Before-and-after change data
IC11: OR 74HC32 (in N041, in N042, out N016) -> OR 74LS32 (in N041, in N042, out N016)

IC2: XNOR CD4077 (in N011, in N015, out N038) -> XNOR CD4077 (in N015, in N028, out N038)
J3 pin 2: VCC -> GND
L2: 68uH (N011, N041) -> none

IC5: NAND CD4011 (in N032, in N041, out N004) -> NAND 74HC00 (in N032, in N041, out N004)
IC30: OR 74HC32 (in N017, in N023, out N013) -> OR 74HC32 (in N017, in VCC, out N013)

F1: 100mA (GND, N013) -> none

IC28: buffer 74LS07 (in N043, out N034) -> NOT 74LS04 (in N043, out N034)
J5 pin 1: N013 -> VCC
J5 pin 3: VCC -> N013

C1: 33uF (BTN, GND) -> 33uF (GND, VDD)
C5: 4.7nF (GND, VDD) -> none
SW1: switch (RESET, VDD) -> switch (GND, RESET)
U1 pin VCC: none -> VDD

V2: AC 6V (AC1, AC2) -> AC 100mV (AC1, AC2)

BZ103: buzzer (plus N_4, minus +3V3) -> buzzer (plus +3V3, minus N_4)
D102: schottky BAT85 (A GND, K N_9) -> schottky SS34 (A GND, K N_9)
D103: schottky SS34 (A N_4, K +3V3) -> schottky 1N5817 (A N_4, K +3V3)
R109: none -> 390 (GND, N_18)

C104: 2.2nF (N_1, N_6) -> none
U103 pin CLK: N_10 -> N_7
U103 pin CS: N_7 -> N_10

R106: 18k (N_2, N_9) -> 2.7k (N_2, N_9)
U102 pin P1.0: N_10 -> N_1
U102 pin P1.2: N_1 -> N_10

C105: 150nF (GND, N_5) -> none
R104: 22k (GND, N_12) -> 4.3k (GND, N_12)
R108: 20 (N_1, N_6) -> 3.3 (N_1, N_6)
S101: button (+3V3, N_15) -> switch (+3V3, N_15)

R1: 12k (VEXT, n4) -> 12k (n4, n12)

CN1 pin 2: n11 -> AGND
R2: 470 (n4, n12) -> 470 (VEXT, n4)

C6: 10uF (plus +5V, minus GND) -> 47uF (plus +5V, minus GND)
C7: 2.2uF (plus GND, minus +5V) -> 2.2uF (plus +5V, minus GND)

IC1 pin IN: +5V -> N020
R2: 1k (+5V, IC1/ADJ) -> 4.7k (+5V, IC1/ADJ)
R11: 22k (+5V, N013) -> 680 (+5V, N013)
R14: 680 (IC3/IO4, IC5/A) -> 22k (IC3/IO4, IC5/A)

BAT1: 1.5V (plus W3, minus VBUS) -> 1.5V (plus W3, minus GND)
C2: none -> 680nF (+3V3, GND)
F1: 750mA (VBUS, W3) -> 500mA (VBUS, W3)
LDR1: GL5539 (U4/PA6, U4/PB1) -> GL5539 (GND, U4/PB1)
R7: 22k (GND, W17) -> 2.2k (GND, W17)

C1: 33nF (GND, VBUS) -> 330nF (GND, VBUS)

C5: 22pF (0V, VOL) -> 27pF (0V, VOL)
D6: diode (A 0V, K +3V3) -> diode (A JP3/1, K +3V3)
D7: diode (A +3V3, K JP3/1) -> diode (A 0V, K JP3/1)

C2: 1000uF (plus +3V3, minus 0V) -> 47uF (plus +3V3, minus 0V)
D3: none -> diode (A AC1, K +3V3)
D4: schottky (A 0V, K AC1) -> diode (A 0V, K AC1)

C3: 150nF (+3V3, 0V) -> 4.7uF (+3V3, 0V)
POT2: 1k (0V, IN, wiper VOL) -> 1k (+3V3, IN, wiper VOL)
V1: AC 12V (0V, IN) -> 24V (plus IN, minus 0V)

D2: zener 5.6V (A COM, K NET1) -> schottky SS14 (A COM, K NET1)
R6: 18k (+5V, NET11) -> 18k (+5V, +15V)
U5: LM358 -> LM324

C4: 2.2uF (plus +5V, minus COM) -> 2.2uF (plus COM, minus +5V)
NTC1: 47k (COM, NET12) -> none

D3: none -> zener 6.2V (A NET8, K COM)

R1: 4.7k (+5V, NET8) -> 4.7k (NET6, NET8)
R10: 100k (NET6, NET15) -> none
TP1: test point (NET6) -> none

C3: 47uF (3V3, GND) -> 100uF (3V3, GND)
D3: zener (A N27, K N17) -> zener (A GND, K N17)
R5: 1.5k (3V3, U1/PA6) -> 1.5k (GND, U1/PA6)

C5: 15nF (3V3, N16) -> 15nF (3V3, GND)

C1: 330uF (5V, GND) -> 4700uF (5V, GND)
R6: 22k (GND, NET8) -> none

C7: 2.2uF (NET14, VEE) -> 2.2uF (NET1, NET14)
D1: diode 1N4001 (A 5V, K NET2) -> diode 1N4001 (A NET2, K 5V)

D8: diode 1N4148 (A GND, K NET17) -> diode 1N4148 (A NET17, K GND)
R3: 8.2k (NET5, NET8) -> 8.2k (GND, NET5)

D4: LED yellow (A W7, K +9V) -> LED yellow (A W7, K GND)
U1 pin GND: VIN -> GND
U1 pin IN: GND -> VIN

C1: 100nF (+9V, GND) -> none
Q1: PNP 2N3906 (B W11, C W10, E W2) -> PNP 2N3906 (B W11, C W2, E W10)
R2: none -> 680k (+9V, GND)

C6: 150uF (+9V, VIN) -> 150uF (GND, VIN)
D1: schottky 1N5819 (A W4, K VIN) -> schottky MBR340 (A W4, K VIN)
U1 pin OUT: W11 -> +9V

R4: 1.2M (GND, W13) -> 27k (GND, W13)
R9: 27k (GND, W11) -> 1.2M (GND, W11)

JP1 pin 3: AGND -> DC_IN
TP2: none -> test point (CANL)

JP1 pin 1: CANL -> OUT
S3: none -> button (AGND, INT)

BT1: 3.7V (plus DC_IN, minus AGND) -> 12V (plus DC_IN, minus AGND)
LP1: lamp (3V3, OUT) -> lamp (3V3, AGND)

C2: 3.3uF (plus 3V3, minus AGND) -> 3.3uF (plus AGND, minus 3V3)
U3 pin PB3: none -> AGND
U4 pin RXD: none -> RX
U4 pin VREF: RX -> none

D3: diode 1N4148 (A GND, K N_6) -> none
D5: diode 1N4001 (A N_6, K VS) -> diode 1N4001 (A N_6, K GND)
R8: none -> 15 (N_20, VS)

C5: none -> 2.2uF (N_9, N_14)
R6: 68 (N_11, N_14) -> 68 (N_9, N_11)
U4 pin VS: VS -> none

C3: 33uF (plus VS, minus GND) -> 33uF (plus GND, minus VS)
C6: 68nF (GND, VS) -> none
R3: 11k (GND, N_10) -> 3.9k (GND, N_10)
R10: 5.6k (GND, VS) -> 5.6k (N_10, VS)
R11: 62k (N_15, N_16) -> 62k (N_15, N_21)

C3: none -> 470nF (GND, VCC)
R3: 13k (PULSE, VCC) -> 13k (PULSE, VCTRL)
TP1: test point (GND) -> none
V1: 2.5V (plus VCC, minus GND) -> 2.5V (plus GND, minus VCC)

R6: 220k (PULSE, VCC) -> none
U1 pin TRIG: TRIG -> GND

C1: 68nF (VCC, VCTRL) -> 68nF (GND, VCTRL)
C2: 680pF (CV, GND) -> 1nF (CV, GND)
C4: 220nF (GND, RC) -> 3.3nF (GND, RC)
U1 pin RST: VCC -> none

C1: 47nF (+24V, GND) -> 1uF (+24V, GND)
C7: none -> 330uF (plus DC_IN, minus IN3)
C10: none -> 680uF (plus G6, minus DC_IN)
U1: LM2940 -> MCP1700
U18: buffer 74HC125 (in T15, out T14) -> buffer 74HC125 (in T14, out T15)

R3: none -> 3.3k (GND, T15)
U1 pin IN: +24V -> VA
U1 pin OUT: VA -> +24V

**Task item:** Going back to the entries above, set down exactly the lines that begin at the one with "S3: none -> button (AGND, INT)" and end at the one with "R8: none -> 15 (N_20, VS)", both included, and nothing else.

**Answer to the problem:**
S3: none -> button (AGND, INT)

BT1: 3.7V (plus DC_IN, minus AGND) -> 12V (plus DC_IN, minus AGND)
LP1: lamp (3V3, OUT) -> lamp (3V3, AGND)

C2: 3.3uF (plus 3V3, minus AGND) -> 3.3uF (plus AGND, minus 3V3)
U3 pin PB3: none -> AGND
U4 pin RXD: none -> RX
U4 pin VREF: RX -> none

D3: diode 1N4148 (A GND, K N_6) -> none
D5: diode 1N4001 (A N_6, K VS) -> diode 1N4001 (A N_6, K GND)
R8: none -> 15 (N_20, VS)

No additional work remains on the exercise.